Start of Block
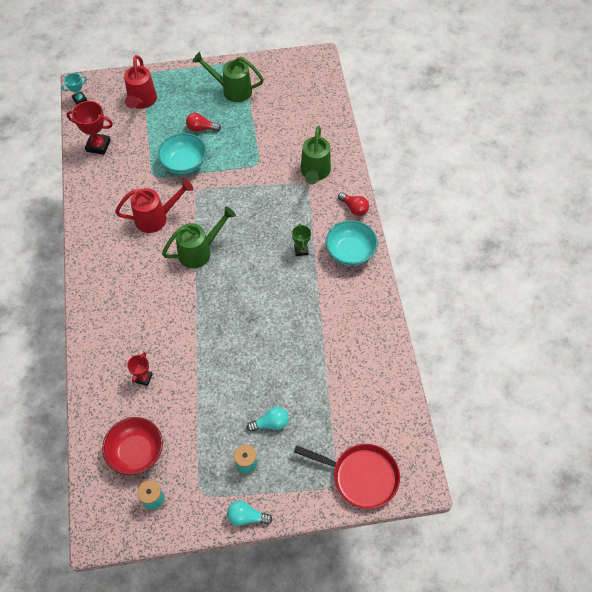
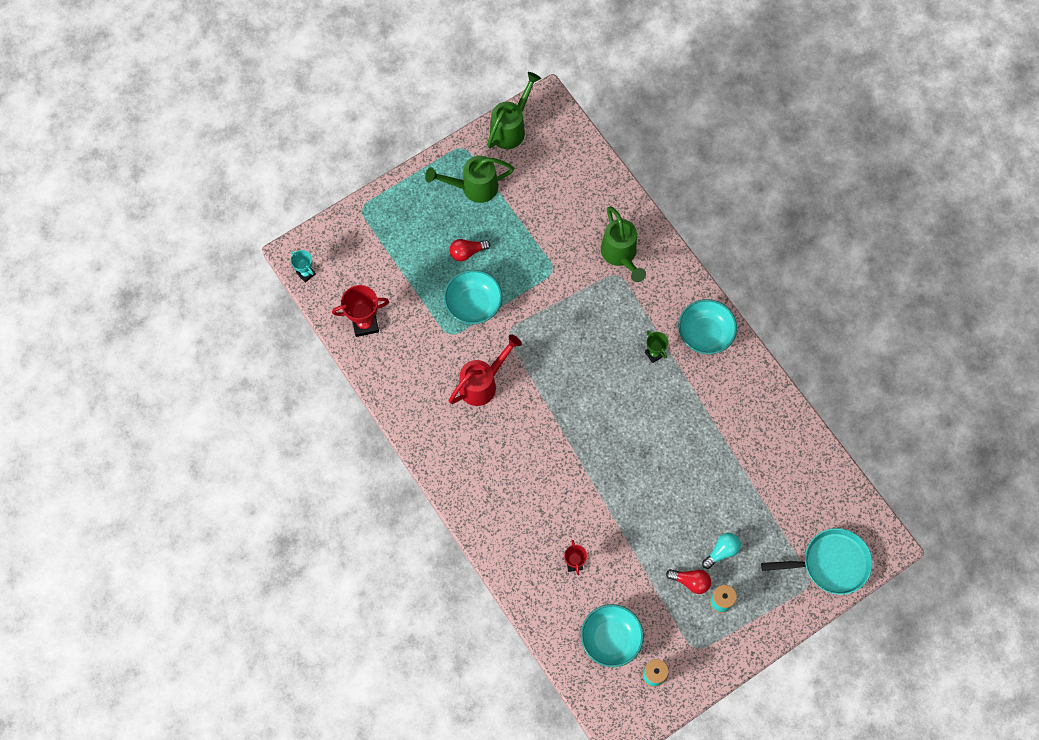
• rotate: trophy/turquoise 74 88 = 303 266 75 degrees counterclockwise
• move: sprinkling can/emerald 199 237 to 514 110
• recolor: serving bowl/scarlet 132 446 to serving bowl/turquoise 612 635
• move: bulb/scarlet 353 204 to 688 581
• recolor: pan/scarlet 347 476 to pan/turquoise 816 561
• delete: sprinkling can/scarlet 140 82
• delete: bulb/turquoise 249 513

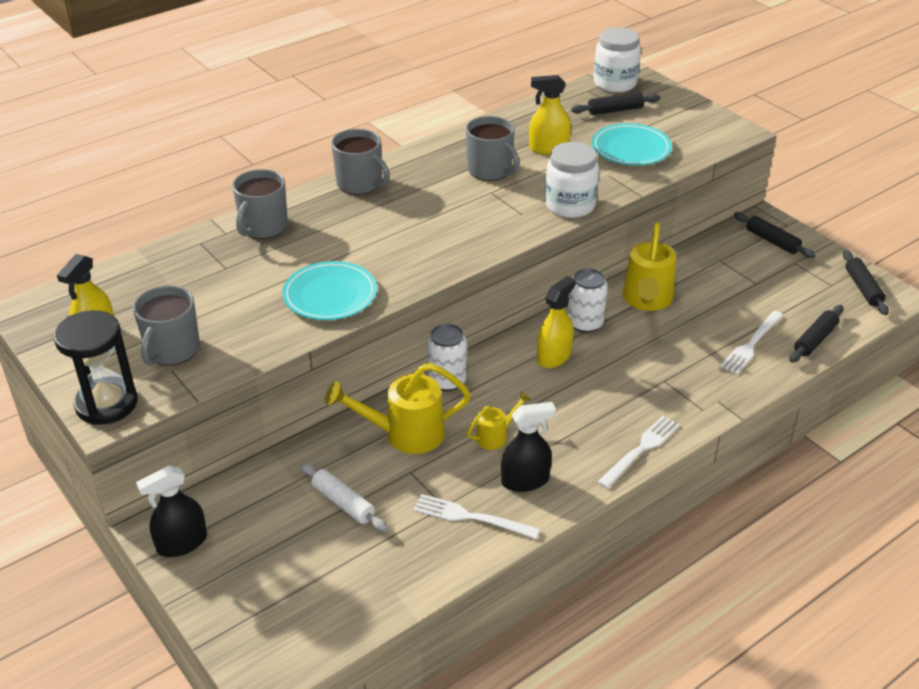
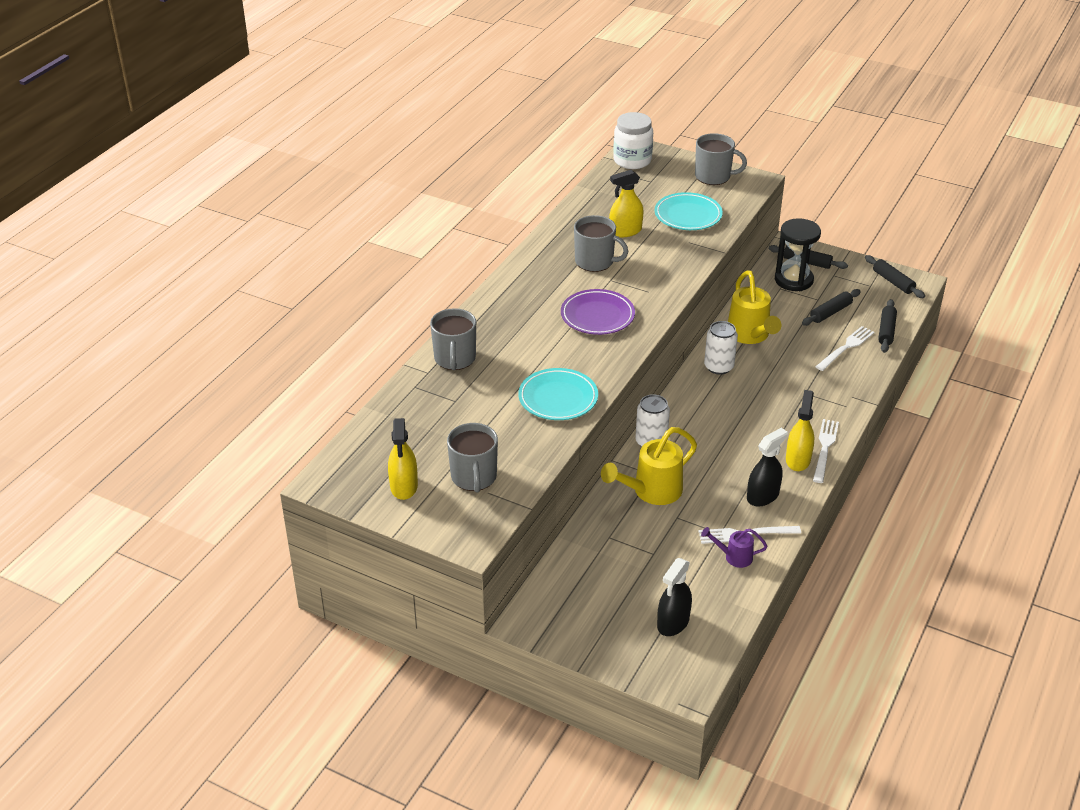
• insert: flat dish/violet 598 312
• move: spray bottle/black 171 511 to 674 597
• move: coffee mug/gray 360 162 to 721 159
• insert: sprinkling can/violet 734 547
• move: sand timer/black 95 367 to 798 254
• move: spray bottle/yellow 556 322 to 800 430
• move: pastry roller/black 616 103 to 831 307
• rotate: dinner fork/snow-white 751 342 = 844 348 150 degrees counterclockwise
• delete: pastry roller/snow-white 344 497
• delete: sprinkling can/yellow 499 420
• delete: preserve jar/snow-white 572 180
End of Block
> WHAT IS REQUIRED
Print the whole listing exactly. No pictures belong in the copy.

> PROBLEM SOLUTION
• rotate: trophy/turquoise 74 88 = 303 266 75 degrees counterclockwise
• move: sprinkling can/emerald 199 237 to 514 110
• recolor: serving bowl/scarlet 132 446 to serving bowl/turquoise 612 635
• move: bulb/scarlet 353 204 to 688 581
• recolor: pan/scarlet 347 476 to pan/turquoise 816 561
• delete: sprinkling can/scarlet 140 82
• delete: bulb/turquoise 249 513

• insert: flat dish/violet 598 312
• move: spray bottle/black 171 511 to 674 597
• move: coffee mug/gray 360 162 to 721 159
• insert: sprinkling can/violet 734 547
• move: sand timer/black 95 367 to 798 254
• move: spray bottle/yellow 556 322 to 800 430
• move: pastry roller/black 616 103 to 831 307
• rotate: dinner fork/snow-white 751 342 = 844 348 150 degrees counterclockwise
• delete: pastry roller/snow-white 344 497
• delete: sprinkling can/yellow 499 420
• delete: preserve jar/snow-white 572 180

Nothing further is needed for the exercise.